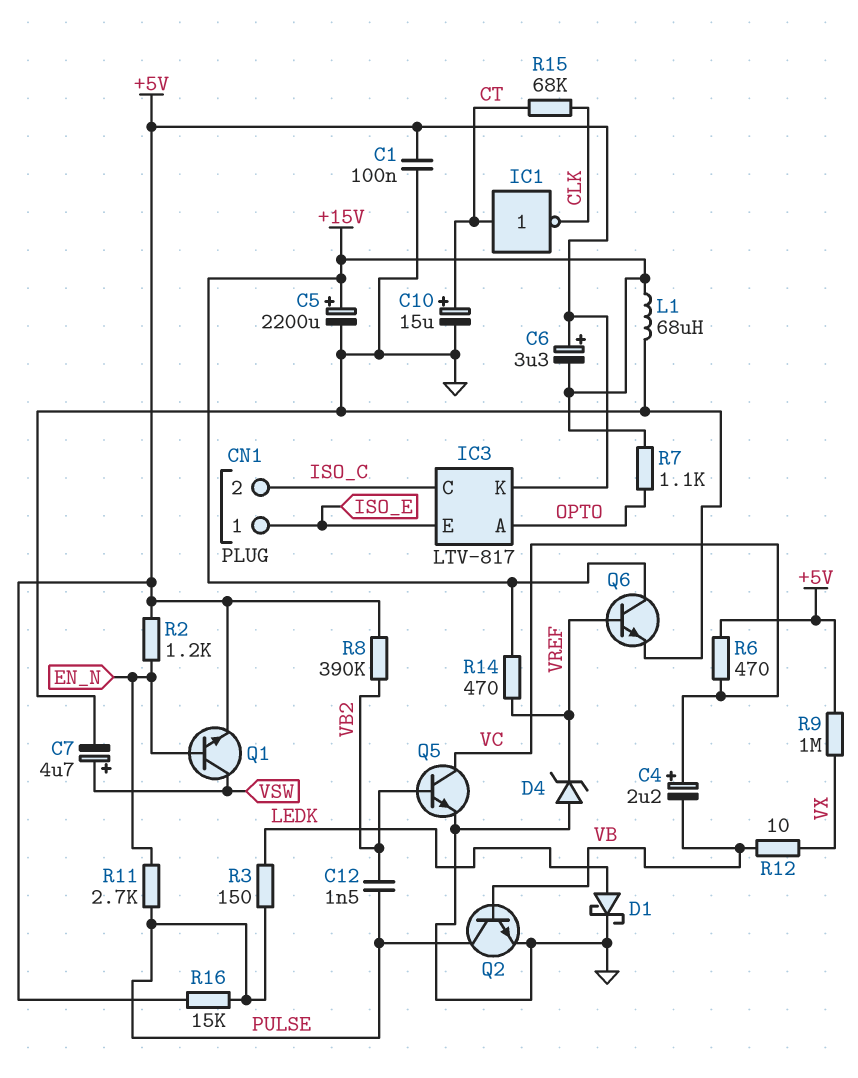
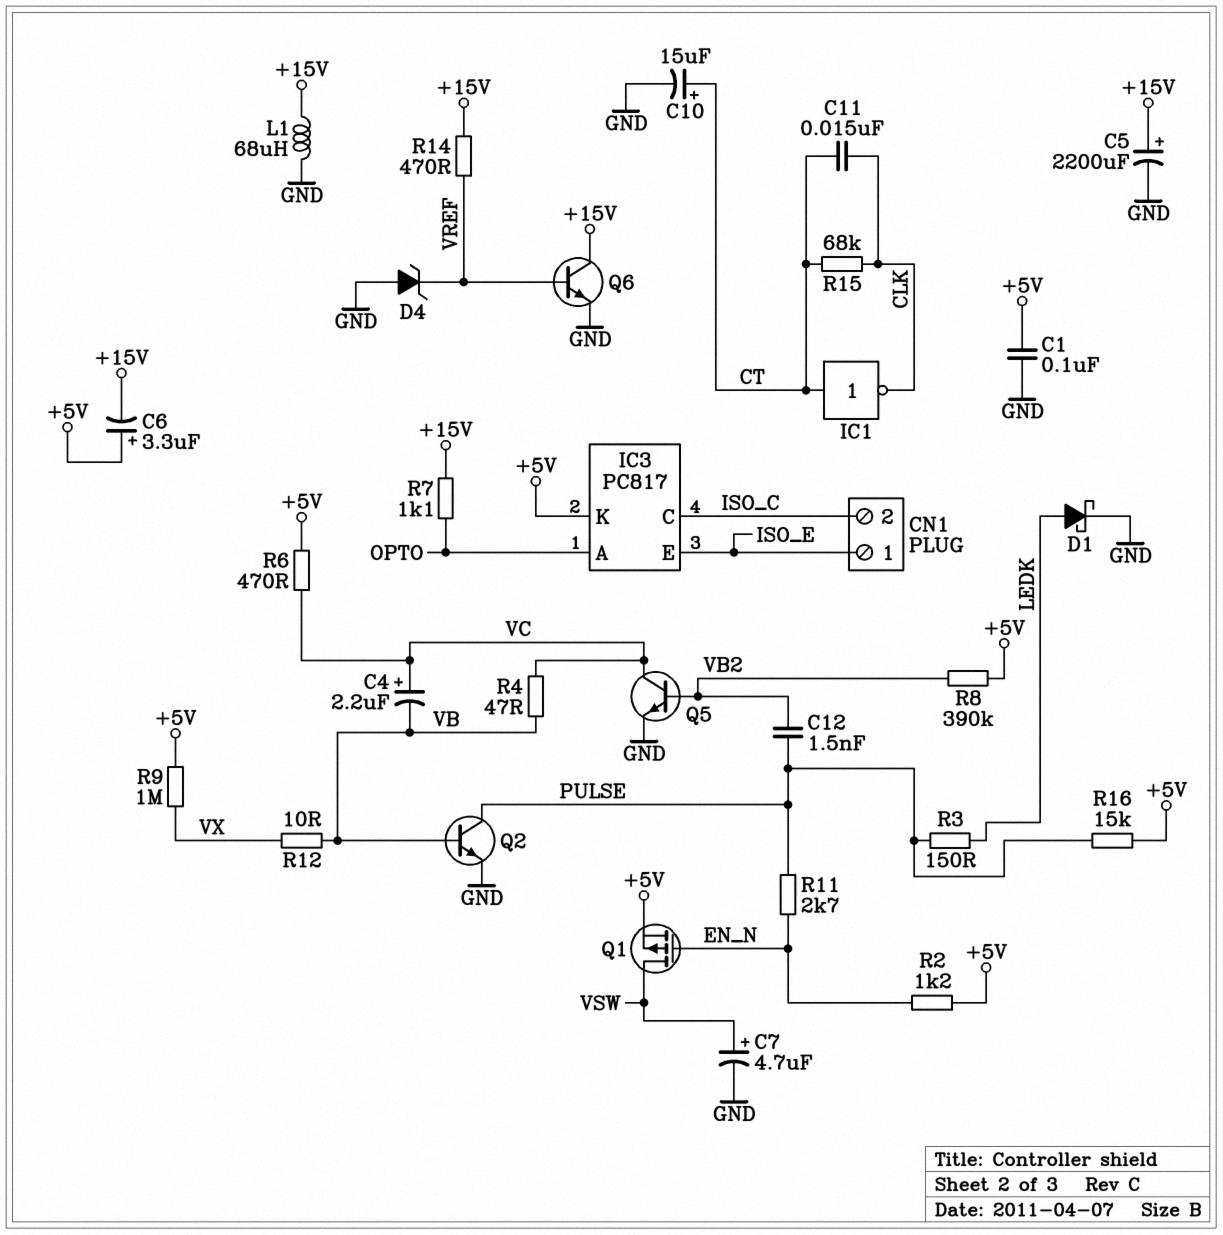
C11: none -> 15nF (CLK, CT)
IC3: LTV-817 -> PC817
Q1: NPN (B EN_N, C VSW, E +5V) -> PMOS (G EN_N, D VSW, S +5V)
R4: none -> 47 (VB, VC)

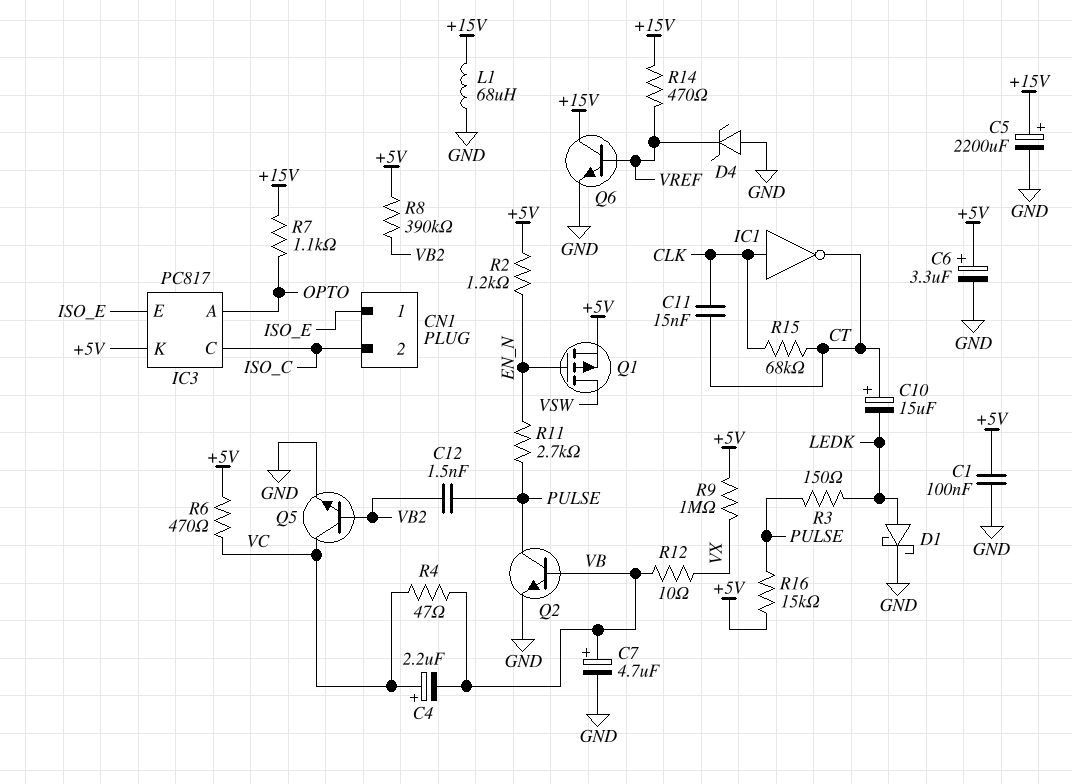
C6: 3.3uF (plus +5V, minus +15V) -> 3.3uF (plus +5V, minus GND)
C7: 4.7uF (plus VSW, minus GND) -> 4.7uF (plus VB, minus GND)
C10: 15uF (plus CT, minus GND) -> 15uF (plus CT, minus LEDK)
IC1: NOT (in CT, out CLK) -> NOT (in CLK, out CT)

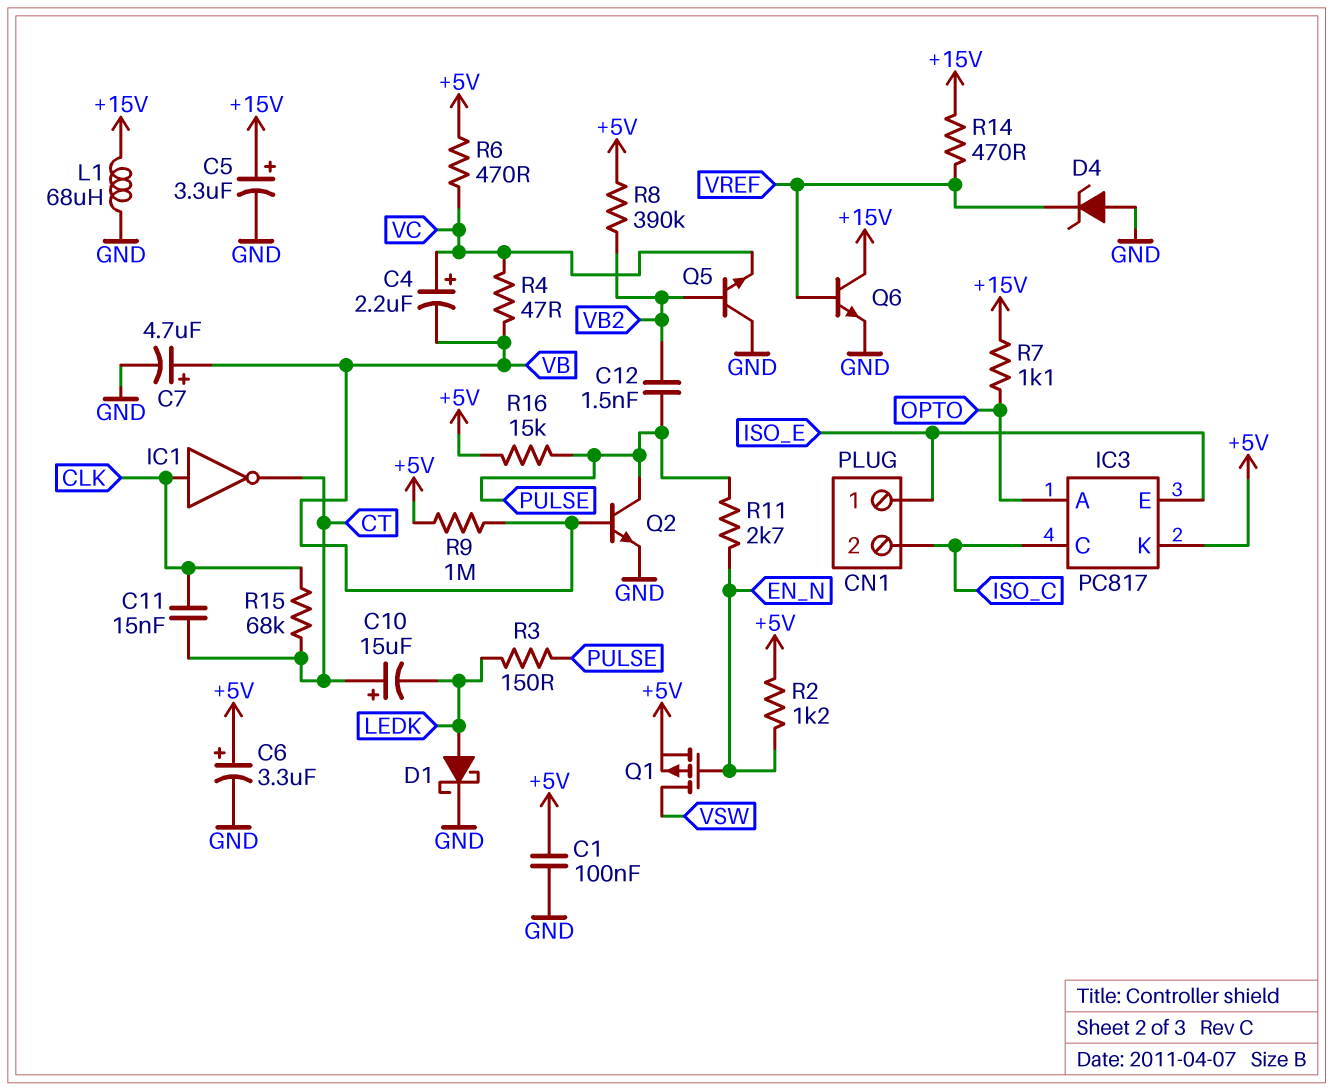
C5: 2200uF (plus +15V, minus GND) -> 3.3uF (plus +15V, minus GND)
Q5: NPN (B VB2, C VC, E GND) -> NPN (B VB2, C GND, E VC)
R9: 1M (+5V, VX) -> 1M (+5V, VB)
R12: 10 (VB, VX) -> none

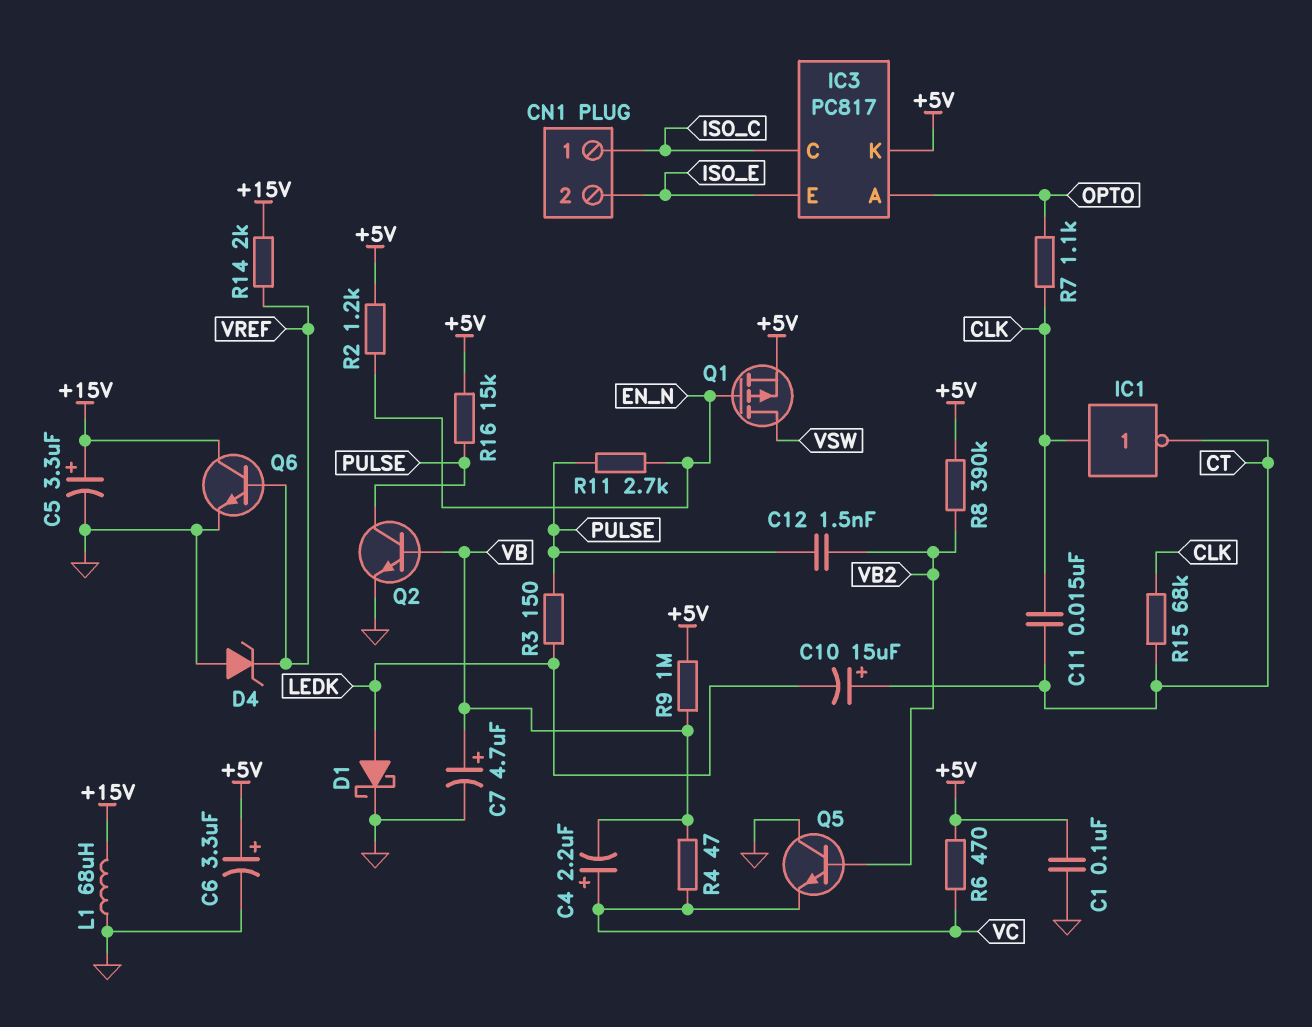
CN1 pin 1: ISO_E -> ISO_C
CN1 pin 2: ISO_C -> ISO_E
R7: 1.1k (+15V, OPTO) -> 1.1k (CLK, OPTO)
R14: 470 (+15V, VREF) -> 2k (+15V, VREF)

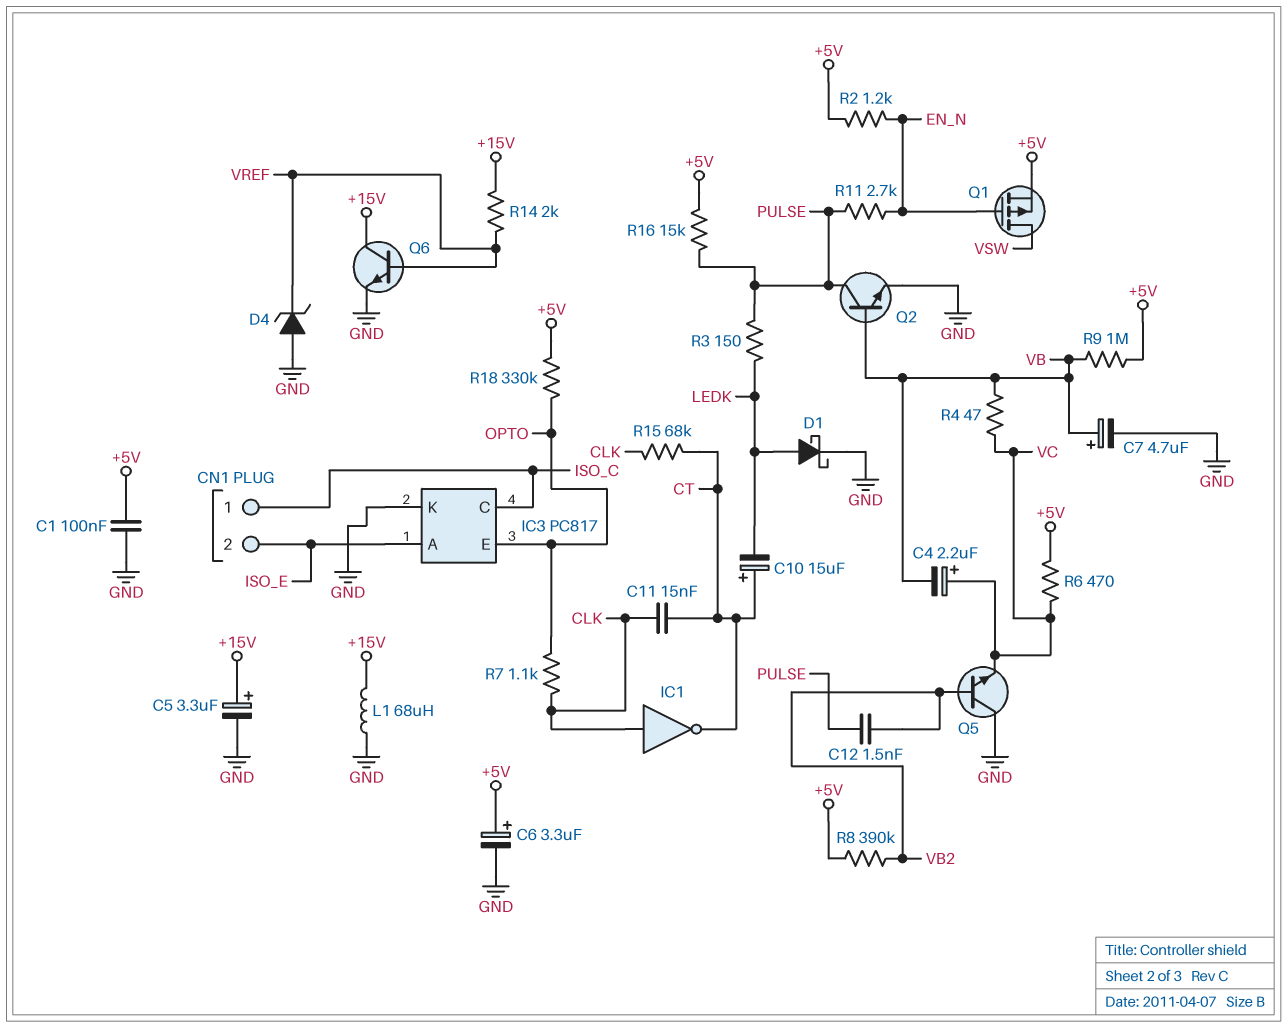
IC3 pin A: OPTO -> ISO_E
IC3 pin E: ISO_E -> OPTO
IC3 pin K: +5V -> GND
R18: none -> 330k (+5V, OPTO)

What to do:
Write out a verbatim copy of the lines from the line that contains "CN1 pin 1: ISO_E -> ISO_C" through the end of the entries above; pictures are not copied.

Exercise answer:
CN1 pin 1: ISO_E -> ISO_C
CN1 pin 2: ISO_C -> ISO_E
R7: 1.1k (+15V, OPTO) -> 1.1k (CLK, OPTO)
R14: 470 (+15V, VREF) -> 2k (+15V, VREF)

IC3 pin A: OPTO -> ISO_E
IC3 pin E: ISO_E -> OPTO
IC3 pin K: +5V -> GND
R18: none -> 330k (+5V, OPTO)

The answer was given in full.